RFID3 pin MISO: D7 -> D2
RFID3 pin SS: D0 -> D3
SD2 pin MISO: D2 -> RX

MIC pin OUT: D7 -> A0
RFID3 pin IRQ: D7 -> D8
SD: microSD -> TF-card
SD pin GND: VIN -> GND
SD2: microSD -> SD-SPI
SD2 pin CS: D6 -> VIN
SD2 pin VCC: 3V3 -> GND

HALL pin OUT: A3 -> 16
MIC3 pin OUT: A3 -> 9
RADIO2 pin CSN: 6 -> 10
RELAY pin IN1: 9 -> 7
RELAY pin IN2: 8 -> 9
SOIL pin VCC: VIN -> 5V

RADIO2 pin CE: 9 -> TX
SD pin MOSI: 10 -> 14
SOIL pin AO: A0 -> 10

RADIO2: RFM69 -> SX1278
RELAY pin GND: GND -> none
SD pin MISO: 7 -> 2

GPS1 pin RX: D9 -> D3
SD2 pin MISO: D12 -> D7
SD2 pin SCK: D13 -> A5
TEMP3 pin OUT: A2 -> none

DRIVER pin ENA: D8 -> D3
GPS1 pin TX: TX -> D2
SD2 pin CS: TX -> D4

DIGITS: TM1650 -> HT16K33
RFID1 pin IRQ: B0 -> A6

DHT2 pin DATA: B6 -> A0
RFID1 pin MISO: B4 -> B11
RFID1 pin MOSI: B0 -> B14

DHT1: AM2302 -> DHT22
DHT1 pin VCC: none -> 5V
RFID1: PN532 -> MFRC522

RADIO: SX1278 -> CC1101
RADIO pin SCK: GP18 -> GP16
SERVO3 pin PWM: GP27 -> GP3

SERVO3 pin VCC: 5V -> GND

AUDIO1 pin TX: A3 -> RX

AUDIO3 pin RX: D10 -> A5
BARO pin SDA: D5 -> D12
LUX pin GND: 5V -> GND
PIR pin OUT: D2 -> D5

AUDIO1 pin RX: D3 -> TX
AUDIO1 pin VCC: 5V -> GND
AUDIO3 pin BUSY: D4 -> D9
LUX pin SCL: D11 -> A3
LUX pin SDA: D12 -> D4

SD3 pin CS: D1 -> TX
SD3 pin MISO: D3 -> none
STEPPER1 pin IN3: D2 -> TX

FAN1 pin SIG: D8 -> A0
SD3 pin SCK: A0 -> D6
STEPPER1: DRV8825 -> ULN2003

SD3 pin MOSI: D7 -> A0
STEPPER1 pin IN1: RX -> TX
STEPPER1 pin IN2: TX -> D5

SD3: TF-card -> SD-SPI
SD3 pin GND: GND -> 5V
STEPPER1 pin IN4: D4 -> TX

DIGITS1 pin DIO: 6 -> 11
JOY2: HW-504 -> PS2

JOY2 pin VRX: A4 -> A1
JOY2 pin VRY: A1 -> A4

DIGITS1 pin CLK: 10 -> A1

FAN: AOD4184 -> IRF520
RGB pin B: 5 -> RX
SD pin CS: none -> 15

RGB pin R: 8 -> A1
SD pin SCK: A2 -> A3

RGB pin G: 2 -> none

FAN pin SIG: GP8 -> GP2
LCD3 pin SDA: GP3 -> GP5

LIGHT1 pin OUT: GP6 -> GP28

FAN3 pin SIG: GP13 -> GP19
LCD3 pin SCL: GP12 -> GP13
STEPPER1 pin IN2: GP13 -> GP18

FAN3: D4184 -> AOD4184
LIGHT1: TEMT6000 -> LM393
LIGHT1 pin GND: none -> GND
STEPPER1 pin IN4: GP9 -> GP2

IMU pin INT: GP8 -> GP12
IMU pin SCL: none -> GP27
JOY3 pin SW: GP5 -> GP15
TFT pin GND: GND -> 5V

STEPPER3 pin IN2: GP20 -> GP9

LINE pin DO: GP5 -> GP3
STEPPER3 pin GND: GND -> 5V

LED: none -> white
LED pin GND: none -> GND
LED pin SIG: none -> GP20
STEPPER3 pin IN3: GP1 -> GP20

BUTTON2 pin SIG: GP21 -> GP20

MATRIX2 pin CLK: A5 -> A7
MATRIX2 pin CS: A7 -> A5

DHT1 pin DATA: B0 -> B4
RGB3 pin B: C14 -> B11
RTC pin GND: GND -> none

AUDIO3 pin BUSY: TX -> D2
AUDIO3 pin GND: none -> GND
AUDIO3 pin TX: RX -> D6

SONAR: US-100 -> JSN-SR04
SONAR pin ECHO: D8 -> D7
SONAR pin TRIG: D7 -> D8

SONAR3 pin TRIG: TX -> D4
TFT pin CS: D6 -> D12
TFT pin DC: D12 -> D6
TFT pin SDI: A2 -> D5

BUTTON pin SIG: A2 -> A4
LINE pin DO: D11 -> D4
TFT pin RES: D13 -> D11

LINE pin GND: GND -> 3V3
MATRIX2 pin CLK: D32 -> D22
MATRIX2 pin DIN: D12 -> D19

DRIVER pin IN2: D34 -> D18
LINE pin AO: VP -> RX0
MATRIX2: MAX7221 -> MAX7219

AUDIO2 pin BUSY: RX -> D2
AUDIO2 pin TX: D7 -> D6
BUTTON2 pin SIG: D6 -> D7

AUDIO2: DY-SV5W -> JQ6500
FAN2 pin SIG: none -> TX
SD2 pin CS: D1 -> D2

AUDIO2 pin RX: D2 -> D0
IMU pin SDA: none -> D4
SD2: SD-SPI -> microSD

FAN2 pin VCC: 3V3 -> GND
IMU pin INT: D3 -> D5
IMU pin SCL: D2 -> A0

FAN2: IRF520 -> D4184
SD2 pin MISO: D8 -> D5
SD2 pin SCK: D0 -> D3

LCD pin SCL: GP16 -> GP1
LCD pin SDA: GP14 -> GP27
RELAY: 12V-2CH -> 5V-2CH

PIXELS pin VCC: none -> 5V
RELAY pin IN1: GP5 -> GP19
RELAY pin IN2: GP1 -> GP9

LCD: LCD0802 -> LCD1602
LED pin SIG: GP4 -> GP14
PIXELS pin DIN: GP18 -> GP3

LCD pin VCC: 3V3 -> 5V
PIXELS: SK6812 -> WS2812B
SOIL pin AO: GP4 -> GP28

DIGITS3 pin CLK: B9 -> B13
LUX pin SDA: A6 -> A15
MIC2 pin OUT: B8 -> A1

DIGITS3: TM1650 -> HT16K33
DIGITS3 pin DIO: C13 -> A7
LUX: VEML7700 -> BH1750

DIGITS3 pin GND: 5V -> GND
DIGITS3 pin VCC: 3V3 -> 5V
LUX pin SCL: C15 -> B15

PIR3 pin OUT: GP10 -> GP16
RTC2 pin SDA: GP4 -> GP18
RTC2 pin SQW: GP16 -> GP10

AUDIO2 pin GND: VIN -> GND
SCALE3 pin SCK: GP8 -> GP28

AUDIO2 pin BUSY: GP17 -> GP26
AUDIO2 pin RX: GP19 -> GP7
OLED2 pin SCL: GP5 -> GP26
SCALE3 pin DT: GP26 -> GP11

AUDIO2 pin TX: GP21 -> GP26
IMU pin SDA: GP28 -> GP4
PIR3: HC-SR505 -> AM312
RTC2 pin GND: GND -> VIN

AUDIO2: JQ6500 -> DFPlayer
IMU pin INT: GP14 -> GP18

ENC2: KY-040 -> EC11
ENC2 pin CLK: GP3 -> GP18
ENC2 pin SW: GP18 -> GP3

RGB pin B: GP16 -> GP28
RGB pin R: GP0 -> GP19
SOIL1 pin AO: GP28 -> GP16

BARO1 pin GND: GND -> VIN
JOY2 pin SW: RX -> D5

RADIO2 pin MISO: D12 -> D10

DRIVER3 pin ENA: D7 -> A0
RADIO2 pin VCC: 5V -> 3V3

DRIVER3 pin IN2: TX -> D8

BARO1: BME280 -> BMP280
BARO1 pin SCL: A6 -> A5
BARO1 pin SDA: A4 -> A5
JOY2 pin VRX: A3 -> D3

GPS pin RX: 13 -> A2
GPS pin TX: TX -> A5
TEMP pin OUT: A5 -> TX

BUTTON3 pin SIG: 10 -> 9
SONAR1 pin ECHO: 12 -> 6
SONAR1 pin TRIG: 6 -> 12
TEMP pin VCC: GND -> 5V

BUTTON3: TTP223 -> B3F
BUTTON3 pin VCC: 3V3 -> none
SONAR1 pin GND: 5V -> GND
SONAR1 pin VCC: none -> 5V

--- --- ---

### ACTION ITEM
From the data above, reproduce word for word the lines running from the line with "BUTTON pin SIG: A2 -> A4" to the line with "PIXELS pin VCC: none -> 5V", ends included.

### TASK RESPONSE
BUTTON pin SIG: A2 -> A4
LINE pin DO: D11 -> D4
TFT pin RES: D13 -> D11

LINE pin GND: GND -> 3V3
MATRIX2 pin CLK: D32 -> D22
MATRIX2 pin DIN: D12 -> D19

DRIVER pin IN2: D34 -> D18
LINE pin AO: VP -> RX0
MATRIX2: MAX7221 -> MAX7219

AUDIO2 pin BUSY: RX -> D2
AUDIO2 pin TX: D7 -> D6
BUTTON2 pin SIG: D6 -> D7

AUDIO2: DY-SV5W -> JQ6500
FAN2 pin SIG: none -> TX
SD2 pin CS: D1 -> D2

AUDIO2 pin RX: D2 -> D0
IMU pin SDA: none -> D4
SD2: SD-SPI -> microSD

FAN2 pin VCC: 3V3 -> GND
IMU pin INT: D3 -> D5
IMU pin SCL: D2 -> A0

FAN2: IRF520 -> D4184
SD2 pin MISO: D8 -> D5
SD2 pin SCK: D0 -> D3

LCD pin SCL: GP16 -> GP1
LCD pin SDA: GP14 -> GP27
RELAY: 12V-2CH -> 5V-2CH

PIXELS pin VCC: none -> 5V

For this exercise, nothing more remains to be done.